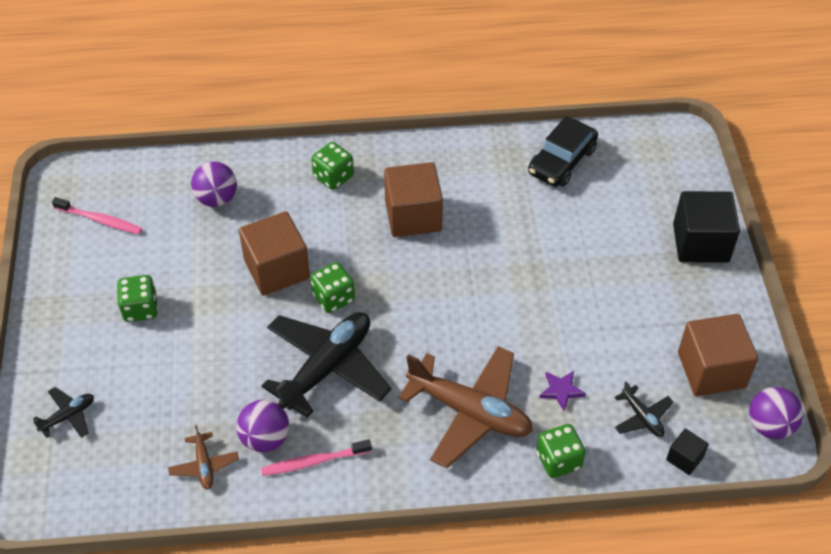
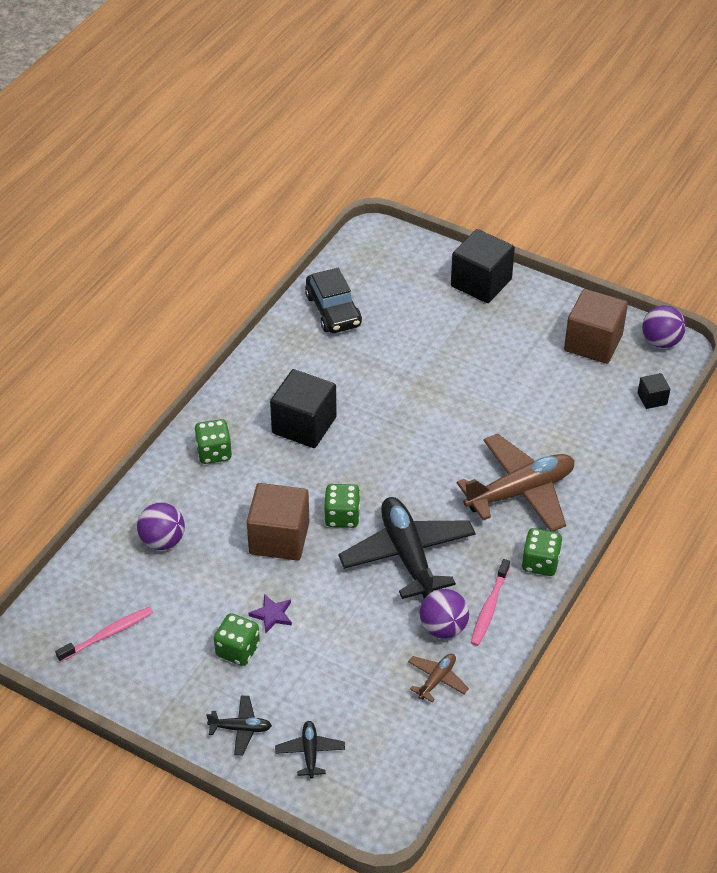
camera: 55 degrees left, 5 degrees down
(204, 465) = (437, 680): brown plane -> brown plane turned 75 degrees counterclockwise
(413, 216) = (304, 425): brown cube -> black cube
(558, 460) = (601, 465): green dice -> green dice (540, 563)
(561, 390) = (544, 431): purple star -> purple star (272, 615)
(642, 417) = (602, 401): black plane -> black plane (241, 729)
***
_Your instructions_: Determine how many lines of the material hold the string "degrees", and state that number by itself.

_Answer box_: 2